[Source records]
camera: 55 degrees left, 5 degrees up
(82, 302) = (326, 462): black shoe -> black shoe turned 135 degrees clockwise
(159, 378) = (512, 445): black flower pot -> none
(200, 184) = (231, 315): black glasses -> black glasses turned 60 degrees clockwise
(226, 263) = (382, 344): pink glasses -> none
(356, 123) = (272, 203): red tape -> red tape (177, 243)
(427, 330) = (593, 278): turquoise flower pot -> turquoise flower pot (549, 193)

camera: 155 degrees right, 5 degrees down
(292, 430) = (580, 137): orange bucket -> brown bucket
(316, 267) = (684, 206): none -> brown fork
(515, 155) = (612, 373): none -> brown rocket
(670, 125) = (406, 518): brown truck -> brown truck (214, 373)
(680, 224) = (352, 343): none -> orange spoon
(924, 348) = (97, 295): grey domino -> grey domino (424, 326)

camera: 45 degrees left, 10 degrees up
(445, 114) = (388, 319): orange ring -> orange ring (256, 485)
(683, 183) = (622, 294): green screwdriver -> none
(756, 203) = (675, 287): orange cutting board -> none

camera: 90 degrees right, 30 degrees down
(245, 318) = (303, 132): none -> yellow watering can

# [Your instructions]
Show every line from the entries above in which the word "orange" appears.

# [Task output]
(292, 430) = (580, 137): orange bucket -> brown bucket
(680, 224) = (352, 343): none -> orange spoon
(445, 114) = (388, 319): orange ring -> orange ring (256, 485)
(756, 203) = (675, 287): orange cutting board -> none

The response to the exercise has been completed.